Data for review:
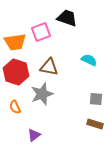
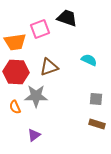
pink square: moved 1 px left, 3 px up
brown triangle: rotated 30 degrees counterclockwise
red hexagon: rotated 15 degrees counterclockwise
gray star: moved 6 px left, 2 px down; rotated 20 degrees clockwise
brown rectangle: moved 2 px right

Try it:
Return every line above where "degrees" appears.

Written answer:
brown triangle: rotated 30 degrees counterclockwise
red hexagon: rotated 15 degrees counterclockwise
gray star: moved 6 px left, 2 px down; rotated 20 degrees clockwise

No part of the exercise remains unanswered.